## TASK BRIEF
Wherever "degrees" appears in a line of the listing, report that line.

## SOURCE MATERIAL
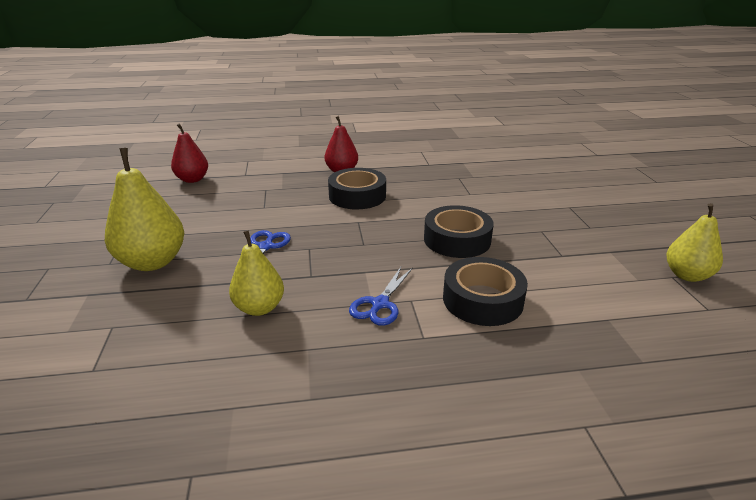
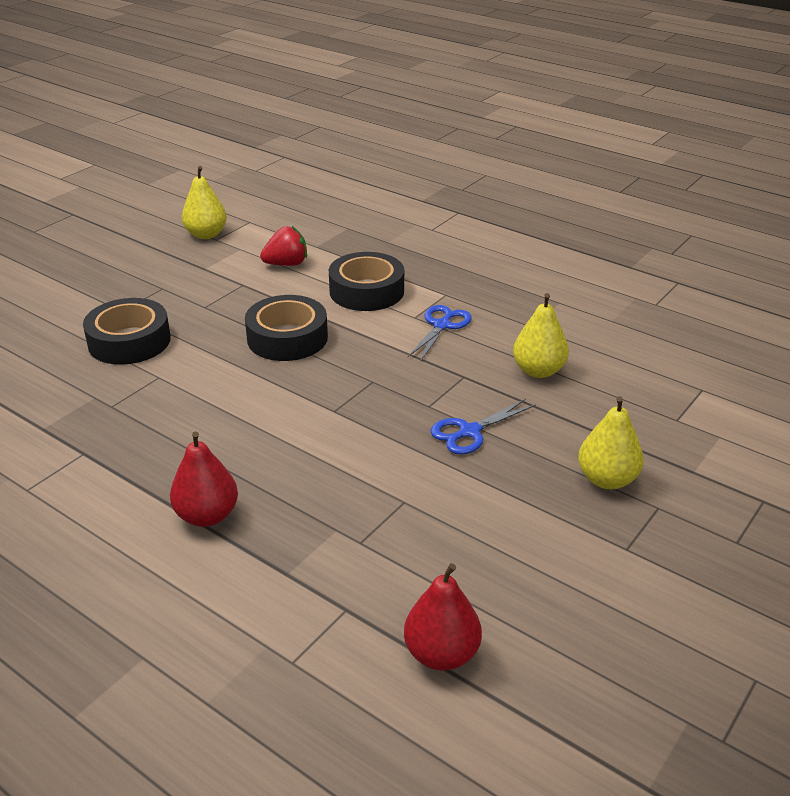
camera: 135 degrees left, 5 degrees up
yellow pear [105,148,184,271] -> yellow pear [578,396,644,489], size x0.65
black tape [328,168,386,209] -> black tape moved to [83,298,171,365]
blue scissors [349,267,413,326] -> blue scissors turned 45 degrees counterclockwise [408,305,472,362]
none -> red strawberry [260,226,307,266]

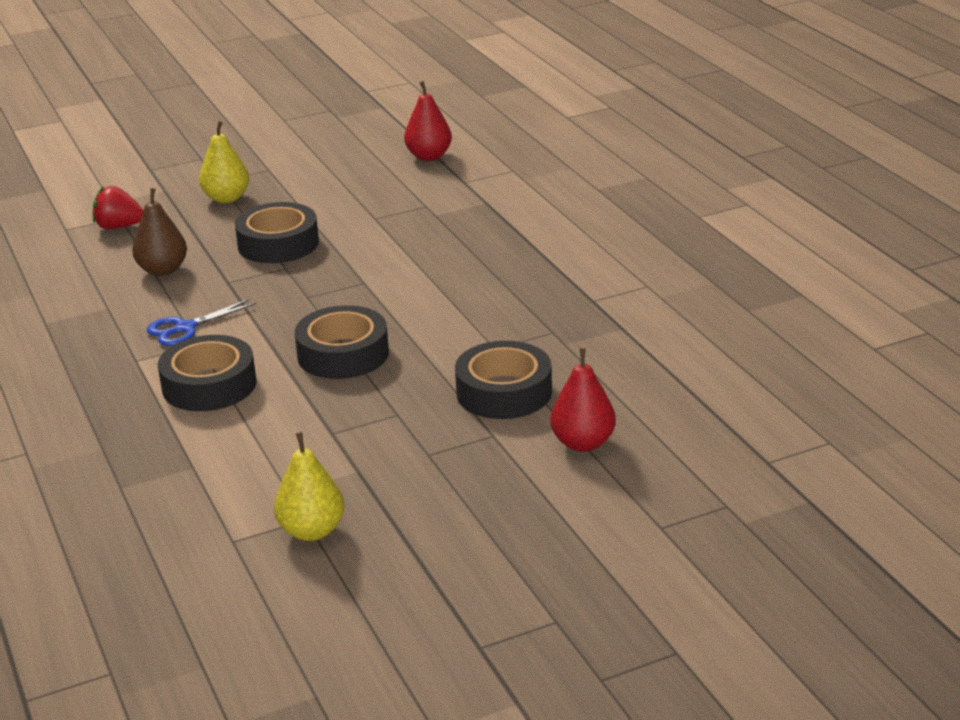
camera: 150 degrees left, 5 degrees down
red pear [170,431,238,527] -> red pear moved to [550,348,616,452]
red strawberry [260,226,307,266] -> red strawberry moved to [92,186,144,229]
blue scissors [430,399,536,455] -> black tape [235,202,319,263]
yellow pear [513,293,569,378] -> brown pear [132,188,187,276]

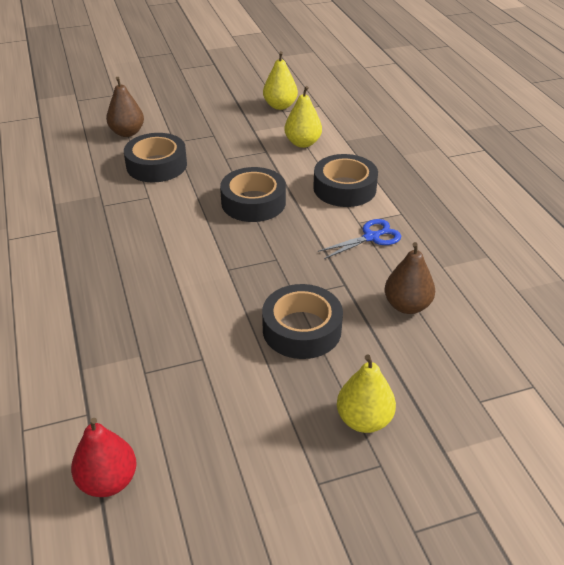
camera: 175 degrees left, 10 degrees up
red strawberry [92,186,144,229] -> none
red pear [550,348,616,452] -> brown pear [106,77,144,137]
none -> yellow pear [284,86,322,148]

## RESULT OF THE EXERCISE
camera: 135 degrees left, 5 degrees up
blue scissors [349,267,413,326] -> blue scissors turned 45 degrees counterclockwise [408,305,472,362]
camera: 150 degrees left, 5 degrees down
camera: 175 degrees left, 10 degrees up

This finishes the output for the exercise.